## Task:
Return the lines of the material below word for word, starting at the line that contains "Question: Considering the relative" and ending at the line that contains "velvet cream armchair at right is more", both included. Leave the pictures out of your answer.
-- start --
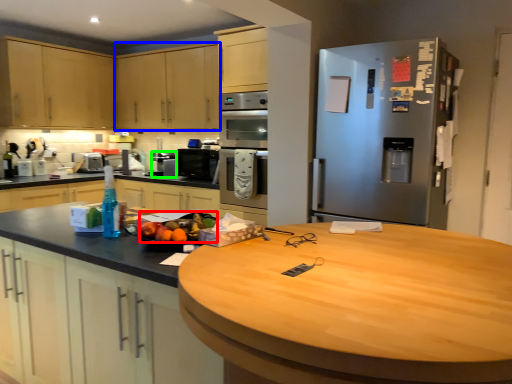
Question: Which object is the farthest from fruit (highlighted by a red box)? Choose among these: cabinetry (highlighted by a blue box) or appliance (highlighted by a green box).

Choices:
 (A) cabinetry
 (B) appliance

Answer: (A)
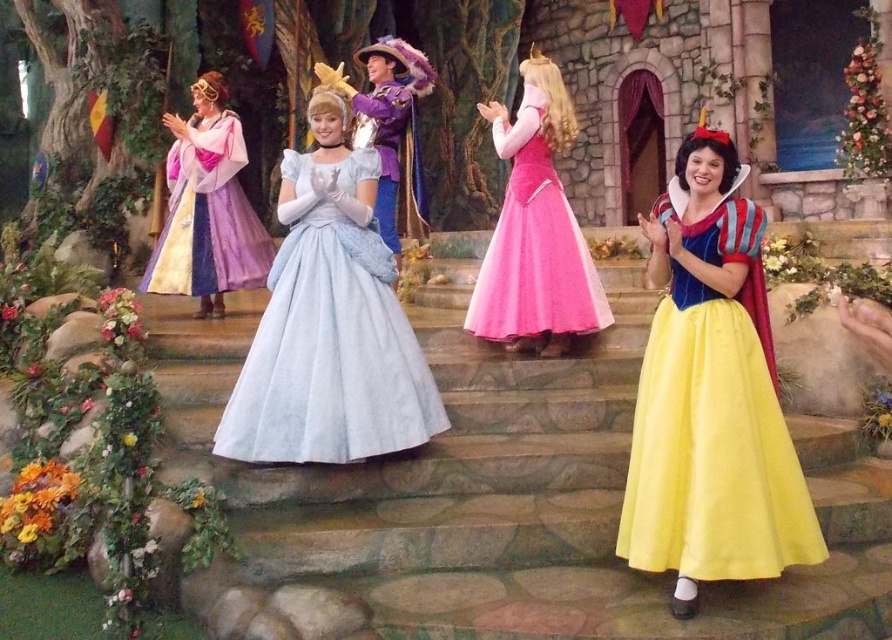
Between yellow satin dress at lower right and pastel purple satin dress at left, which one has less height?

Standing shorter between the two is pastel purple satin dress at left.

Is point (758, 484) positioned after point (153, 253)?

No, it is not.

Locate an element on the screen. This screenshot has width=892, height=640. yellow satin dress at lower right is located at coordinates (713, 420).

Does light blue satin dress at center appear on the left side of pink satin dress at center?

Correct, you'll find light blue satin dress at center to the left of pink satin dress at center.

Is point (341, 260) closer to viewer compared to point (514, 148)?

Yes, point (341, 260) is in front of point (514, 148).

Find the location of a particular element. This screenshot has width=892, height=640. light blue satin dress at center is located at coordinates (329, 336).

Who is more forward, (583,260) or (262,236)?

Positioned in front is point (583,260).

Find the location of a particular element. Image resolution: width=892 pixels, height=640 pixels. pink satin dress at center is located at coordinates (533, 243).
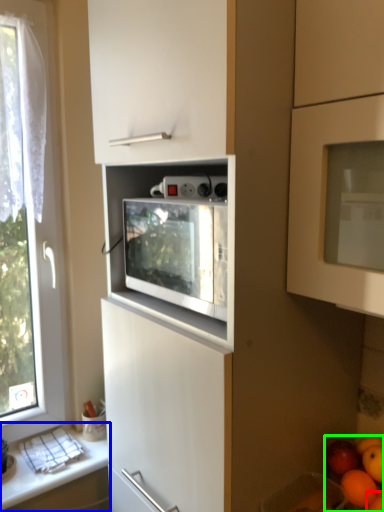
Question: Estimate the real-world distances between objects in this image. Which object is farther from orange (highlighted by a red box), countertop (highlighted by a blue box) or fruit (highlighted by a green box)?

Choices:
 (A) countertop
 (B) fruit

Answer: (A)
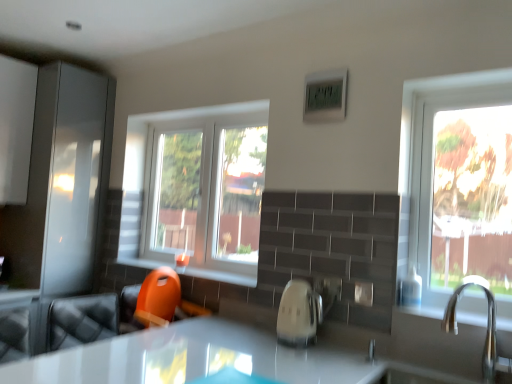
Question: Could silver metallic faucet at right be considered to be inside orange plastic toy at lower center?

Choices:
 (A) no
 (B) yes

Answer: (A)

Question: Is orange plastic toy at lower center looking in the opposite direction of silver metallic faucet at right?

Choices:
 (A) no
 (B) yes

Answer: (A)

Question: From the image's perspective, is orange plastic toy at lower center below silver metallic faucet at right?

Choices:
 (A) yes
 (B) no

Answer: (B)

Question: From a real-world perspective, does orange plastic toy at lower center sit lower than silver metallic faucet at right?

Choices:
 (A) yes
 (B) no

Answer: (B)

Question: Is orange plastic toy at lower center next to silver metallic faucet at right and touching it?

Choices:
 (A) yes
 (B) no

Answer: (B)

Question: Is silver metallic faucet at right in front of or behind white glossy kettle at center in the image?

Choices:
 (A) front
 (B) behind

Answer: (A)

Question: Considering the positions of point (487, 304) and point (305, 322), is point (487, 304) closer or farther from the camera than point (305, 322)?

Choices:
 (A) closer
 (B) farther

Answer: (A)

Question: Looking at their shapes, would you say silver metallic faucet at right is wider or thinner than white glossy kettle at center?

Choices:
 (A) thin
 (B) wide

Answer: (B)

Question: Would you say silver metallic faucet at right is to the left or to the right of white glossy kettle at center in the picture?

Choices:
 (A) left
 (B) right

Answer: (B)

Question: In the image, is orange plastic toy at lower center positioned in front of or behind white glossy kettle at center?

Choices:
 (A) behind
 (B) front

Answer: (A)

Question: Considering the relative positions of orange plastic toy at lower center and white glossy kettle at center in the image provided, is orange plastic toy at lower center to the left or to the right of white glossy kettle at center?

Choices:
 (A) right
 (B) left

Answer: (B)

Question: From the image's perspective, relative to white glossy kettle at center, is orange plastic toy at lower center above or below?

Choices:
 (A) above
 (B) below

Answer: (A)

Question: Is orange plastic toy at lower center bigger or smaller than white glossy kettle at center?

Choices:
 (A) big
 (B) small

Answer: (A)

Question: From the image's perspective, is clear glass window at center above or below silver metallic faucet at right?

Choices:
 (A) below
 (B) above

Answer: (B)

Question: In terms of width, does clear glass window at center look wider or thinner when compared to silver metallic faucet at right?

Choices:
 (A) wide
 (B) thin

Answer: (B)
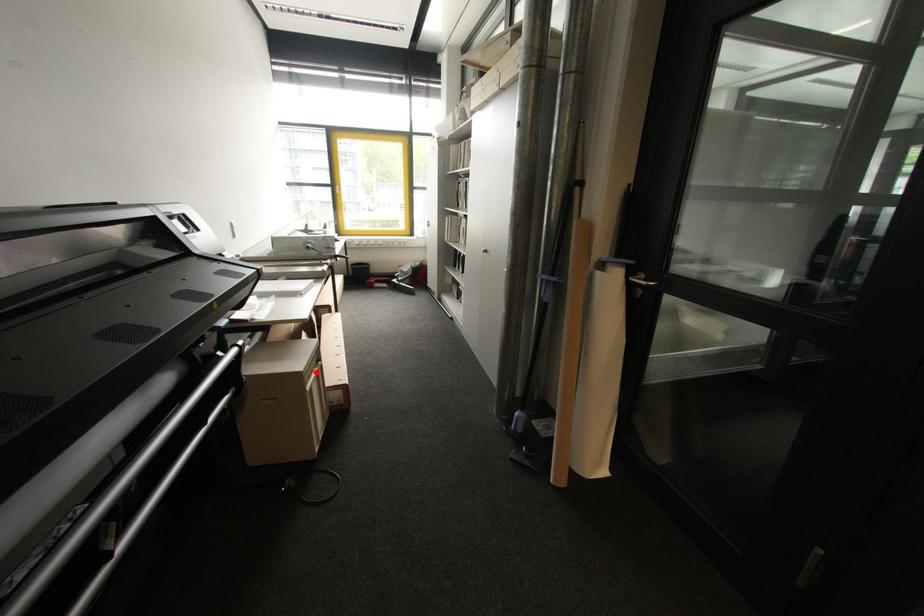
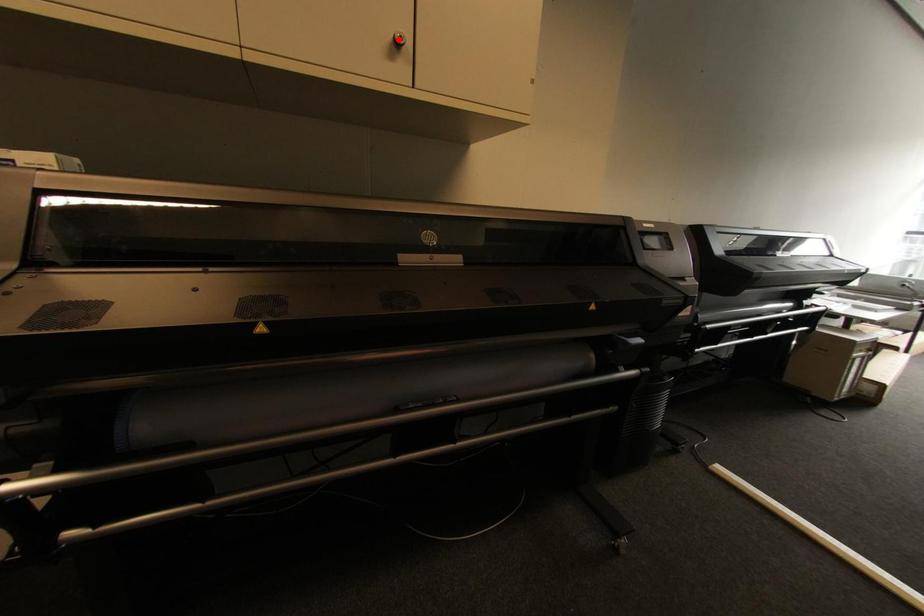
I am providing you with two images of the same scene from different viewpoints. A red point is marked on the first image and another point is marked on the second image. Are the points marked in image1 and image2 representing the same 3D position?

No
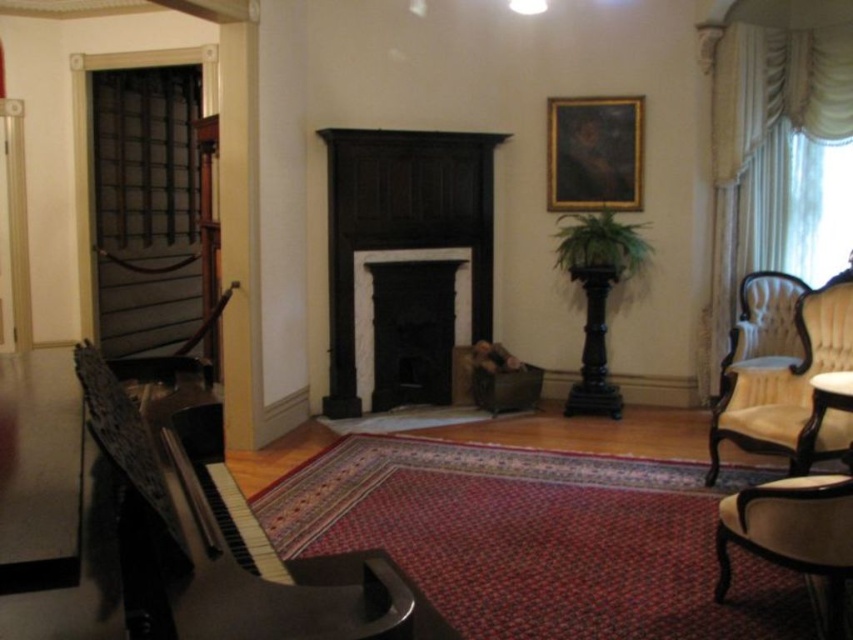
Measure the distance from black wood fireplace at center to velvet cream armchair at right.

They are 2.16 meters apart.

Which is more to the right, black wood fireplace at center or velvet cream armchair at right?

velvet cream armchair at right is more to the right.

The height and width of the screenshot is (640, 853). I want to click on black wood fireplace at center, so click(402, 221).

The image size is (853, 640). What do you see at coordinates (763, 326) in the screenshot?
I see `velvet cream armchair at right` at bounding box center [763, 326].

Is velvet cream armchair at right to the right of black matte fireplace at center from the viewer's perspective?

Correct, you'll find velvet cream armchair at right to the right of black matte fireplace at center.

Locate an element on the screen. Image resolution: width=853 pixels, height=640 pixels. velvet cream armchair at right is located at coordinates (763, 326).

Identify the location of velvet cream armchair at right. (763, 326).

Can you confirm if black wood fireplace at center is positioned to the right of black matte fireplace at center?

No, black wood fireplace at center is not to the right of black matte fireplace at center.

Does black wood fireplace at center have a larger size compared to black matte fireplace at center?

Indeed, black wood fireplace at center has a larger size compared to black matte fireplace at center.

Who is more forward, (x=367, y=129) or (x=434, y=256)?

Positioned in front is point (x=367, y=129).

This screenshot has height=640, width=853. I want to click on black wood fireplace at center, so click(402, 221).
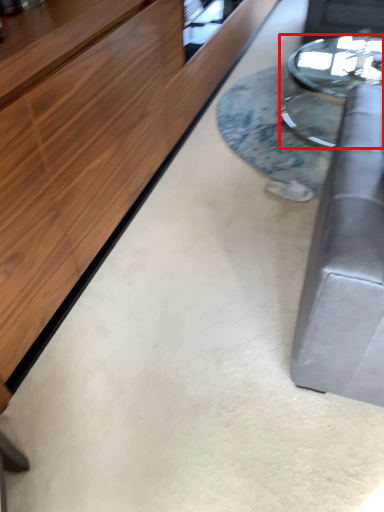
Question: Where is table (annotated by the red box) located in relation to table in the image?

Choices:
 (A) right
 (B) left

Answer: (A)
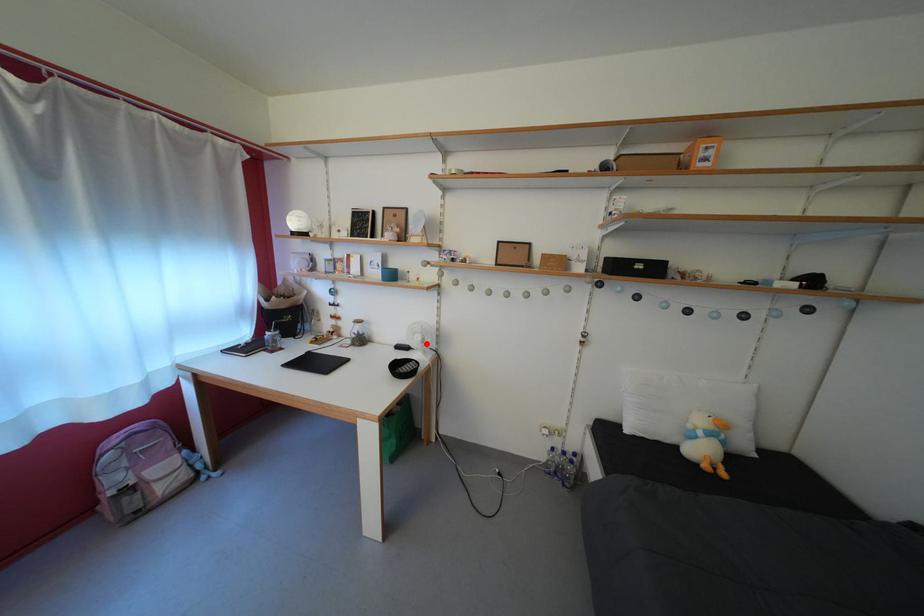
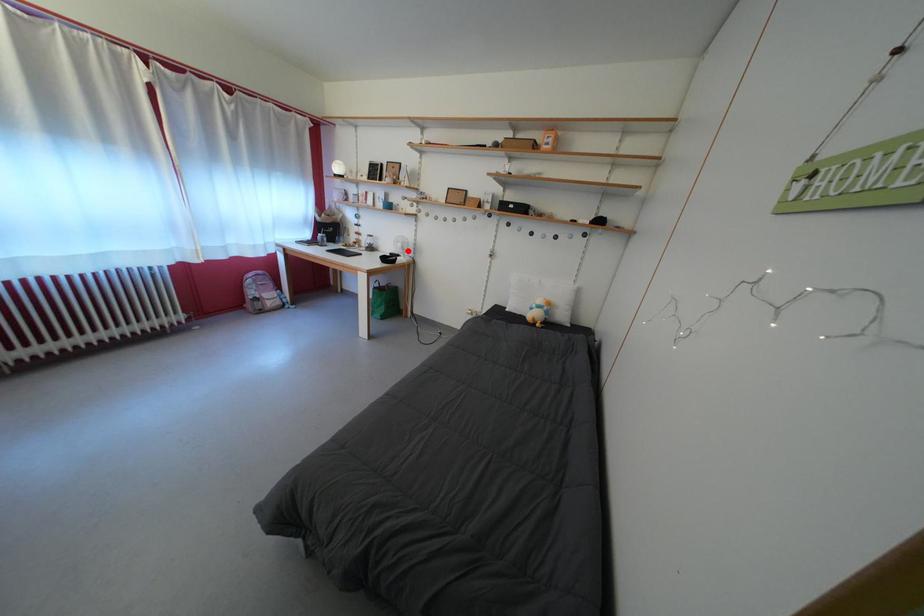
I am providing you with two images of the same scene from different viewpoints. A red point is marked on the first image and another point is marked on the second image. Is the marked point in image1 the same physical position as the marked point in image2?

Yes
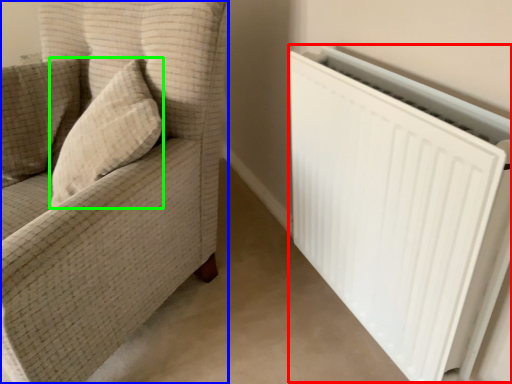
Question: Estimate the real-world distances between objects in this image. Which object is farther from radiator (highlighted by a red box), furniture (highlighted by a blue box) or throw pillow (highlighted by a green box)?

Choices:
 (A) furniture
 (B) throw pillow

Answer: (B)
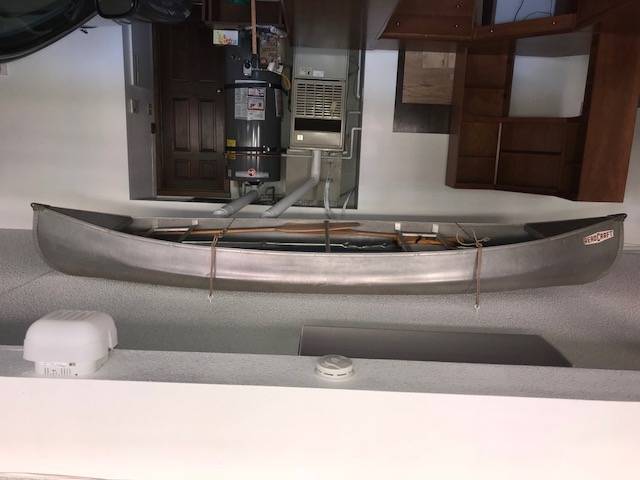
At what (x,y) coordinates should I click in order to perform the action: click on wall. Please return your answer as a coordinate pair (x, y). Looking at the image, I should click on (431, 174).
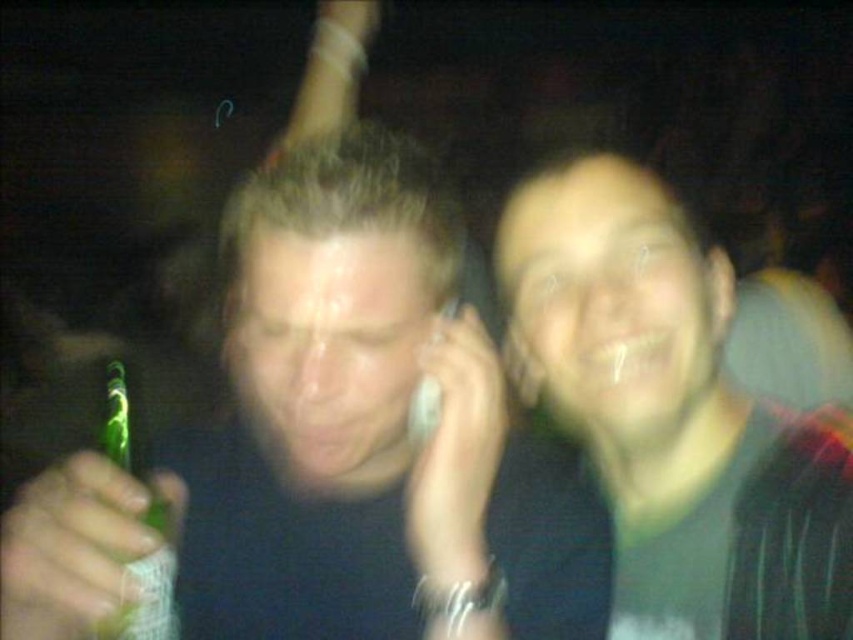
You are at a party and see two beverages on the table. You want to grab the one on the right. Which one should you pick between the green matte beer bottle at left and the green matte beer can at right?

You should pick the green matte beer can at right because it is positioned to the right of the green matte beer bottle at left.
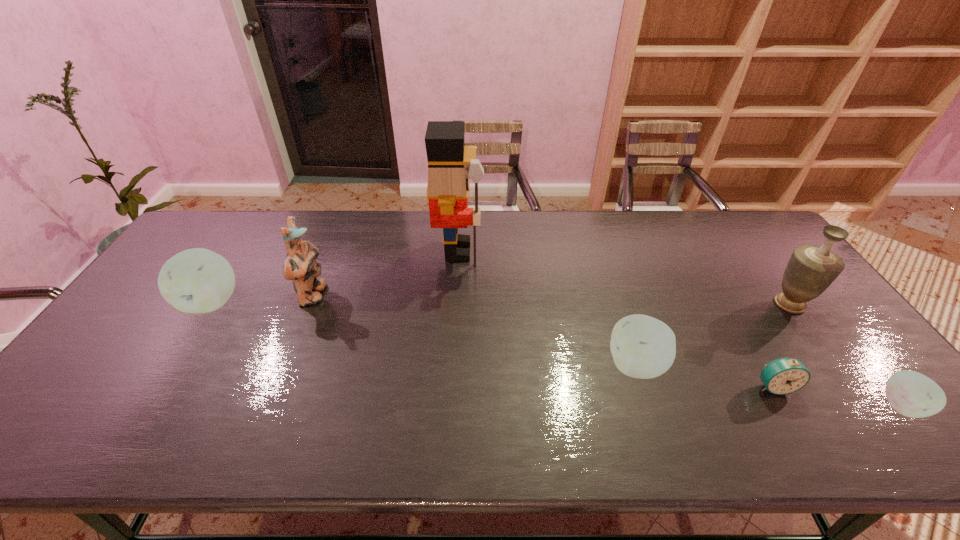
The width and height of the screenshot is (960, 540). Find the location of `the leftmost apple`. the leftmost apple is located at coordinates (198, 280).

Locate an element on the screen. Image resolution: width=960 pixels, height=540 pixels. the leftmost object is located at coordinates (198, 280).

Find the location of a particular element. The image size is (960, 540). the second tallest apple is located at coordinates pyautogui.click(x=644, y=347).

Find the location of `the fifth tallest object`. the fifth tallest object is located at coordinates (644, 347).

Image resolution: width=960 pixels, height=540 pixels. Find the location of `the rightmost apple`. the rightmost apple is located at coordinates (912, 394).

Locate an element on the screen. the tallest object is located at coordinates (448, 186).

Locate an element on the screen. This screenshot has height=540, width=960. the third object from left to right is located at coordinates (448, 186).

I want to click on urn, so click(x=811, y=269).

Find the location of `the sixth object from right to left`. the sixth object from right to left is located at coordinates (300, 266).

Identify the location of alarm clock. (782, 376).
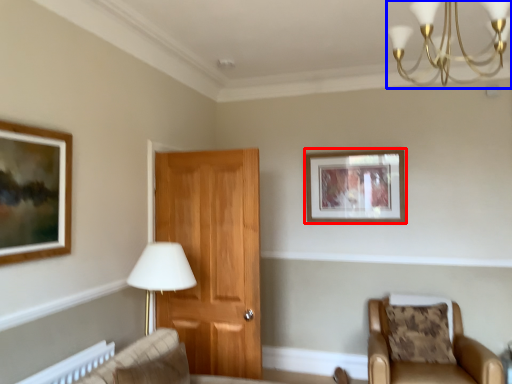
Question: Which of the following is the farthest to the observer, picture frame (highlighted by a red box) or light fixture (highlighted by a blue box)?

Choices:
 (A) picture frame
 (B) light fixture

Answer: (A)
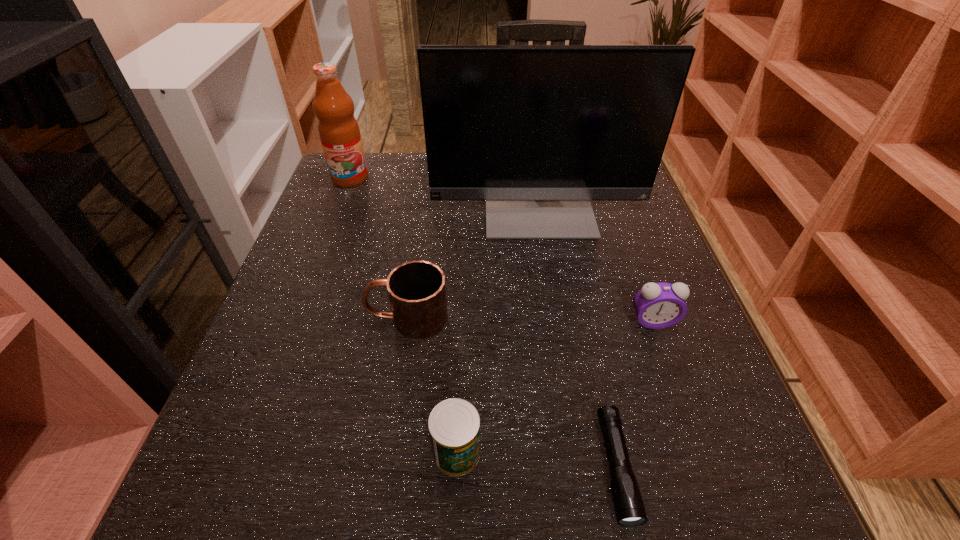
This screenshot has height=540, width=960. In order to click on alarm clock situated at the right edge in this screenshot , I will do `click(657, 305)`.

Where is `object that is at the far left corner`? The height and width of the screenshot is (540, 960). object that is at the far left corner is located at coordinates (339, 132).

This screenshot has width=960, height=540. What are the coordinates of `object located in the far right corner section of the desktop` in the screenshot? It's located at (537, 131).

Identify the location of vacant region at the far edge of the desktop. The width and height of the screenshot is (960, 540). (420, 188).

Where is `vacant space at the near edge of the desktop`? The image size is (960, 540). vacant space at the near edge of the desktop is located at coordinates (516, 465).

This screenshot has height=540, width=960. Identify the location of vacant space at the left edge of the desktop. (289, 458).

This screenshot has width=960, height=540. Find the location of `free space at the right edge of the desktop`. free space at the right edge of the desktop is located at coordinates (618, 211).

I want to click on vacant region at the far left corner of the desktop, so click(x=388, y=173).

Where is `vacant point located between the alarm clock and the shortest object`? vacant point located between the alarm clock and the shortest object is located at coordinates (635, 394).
-- end --
## Answer:
Question: Considering the relative positions of orange plastic toy at lower center and white glossy kettle at center in the image provided, is orange plastic toy at lower center to the left or to the right of white glossy kettle at center?

Choices:
 (A) right
 (B) left

Answer: (B)

Question: From the image's perspective, relative to white glossy kettle at center, is orange plastic toy at lower center above or below?

Choices:
 (A) above
 (B) below

Answer: (A)

Question: Is orange plastic toy at lower center bigger or smaller than white glossy kettle at center?

Choices:
 (A) big
 (B) small

Answer: (A)

Question: From the image's perspective, is clear glass window at center above or below silver metallic faucet at right?

Choices:
 (A) below
 (B) above

Answer: (B)

Question: In terms of width, does clear glass window at center look wider or thinner when compared to silver metallic faucet at right?

Choices:
 (A) wide
 (B) thin

Answer: (B)
I am providing you with two images of the same scene from different viewpoints. A red point is marked on the first image and another point is marked on the second image. Are the points marked in image1 and image2 representing the same 3D position?

No
Measure the distance from black wood fireplace at center to velvet cream armchair at right.

They are 2.16 meters apart.

Which is more to the right, black wood fireplace at center or velvet cream armchair at right?

velvet cream armchair at right is more to the right.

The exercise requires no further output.